DATA PROVIDED section start

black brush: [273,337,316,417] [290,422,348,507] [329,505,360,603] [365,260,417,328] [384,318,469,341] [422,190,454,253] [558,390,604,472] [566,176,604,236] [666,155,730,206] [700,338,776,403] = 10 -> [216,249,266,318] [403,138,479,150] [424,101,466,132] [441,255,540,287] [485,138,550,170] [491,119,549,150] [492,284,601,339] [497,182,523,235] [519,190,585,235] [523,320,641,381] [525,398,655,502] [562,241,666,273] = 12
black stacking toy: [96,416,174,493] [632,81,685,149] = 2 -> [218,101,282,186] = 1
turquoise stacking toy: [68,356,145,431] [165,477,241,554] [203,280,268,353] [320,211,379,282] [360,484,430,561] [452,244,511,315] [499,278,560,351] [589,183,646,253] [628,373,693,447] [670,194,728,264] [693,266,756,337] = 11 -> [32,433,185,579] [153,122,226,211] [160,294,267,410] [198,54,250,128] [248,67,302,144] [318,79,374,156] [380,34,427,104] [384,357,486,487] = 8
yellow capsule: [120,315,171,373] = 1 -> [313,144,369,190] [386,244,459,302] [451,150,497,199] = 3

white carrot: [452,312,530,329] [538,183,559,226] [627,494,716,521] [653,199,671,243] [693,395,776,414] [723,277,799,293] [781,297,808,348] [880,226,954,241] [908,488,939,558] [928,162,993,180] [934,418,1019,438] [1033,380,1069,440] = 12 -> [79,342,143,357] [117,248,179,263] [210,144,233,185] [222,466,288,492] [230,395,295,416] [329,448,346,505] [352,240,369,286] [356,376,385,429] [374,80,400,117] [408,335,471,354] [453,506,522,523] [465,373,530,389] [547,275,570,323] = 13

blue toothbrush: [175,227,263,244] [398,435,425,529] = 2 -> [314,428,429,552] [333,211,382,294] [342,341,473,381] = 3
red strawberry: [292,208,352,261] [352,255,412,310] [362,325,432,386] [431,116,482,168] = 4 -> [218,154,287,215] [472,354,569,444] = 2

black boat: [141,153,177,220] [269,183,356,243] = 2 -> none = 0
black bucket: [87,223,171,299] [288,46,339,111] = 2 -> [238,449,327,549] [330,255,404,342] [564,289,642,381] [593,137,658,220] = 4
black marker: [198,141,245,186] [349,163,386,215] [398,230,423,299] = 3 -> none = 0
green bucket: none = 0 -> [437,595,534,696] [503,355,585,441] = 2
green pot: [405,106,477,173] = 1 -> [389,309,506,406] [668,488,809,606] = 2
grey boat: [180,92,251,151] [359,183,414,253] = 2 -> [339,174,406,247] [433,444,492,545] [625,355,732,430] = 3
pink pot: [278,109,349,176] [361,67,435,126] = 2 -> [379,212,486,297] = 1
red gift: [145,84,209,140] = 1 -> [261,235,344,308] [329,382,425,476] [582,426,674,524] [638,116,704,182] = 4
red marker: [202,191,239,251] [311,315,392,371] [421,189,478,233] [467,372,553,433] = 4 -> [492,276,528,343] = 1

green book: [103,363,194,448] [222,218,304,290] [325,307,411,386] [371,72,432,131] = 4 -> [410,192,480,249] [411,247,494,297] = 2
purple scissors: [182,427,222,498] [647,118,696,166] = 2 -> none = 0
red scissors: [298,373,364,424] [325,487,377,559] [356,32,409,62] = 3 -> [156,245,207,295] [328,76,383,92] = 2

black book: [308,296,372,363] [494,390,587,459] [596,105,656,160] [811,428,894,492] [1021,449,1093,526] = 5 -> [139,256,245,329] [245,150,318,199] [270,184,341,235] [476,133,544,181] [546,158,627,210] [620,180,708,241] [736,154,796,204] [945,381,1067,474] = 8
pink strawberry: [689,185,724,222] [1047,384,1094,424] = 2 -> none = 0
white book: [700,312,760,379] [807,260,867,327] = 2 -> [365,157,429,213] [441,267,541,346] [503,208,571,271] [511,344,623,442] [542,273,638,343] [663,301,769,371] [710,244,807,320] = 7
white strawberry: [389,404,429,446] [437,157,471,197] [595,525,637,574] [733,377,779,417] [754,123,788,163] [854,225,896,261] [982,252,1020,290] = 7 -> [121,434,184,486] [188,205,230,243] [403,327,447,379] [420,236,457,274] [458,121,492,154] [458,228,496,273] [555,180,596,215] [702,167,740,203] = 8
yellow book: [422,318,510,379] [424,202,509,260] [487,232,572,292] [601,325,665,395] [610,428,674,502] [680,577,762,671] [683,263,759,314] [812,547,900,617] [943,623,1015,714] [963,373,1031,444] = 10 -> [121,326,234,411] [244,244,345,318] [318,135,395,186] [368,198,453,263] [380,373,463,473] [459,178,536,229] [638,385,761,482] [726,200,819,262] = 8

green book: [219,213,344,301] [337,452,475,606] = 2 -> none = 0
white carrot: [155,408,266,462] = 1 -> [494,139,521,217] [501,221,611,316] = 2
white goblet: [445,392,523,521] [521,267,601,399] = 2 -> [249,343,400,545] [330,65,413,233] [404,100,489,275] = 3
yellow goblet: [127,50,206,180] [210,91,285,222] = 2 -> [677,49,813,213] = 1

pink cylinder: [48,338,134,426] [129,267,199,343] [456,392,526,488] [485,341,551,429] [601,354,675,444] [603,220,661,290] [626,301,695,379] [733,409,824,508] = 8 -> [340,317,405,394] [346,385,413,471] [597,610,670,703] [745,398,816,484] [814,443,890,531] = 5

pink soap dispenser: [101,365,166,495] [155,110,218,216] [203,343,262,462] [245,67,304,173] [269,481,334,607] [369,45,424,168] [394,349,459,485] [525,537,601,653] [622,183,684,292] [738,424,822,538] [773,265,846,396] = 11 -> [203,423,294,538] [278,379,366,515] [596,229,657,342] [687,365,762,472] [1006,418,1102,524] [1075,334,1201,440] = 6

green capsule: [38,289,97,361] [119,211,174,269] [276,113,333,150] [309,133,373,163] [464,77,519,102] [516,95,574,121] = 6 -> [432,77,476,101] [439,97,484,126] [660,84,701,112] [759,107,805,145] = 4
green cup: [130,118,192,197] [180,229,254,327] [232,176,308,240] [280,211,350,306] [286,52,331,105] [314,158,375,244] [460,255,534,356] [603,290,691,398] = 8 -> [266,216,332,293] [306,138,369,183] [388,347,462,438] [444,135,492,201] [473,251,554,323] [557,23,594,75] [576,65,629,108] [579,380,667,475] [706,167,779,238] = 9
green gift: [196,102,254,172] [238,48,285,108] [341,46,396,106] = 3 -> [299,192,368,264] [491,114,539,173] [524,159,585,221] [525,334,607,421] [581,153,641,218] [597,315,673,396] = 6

DATA PROVIDED section end

Check each line of the data above for the word "marker" and say how many lines contain it, giving nothing besides the number.

#### OUTPUT FOR THIS TASK
2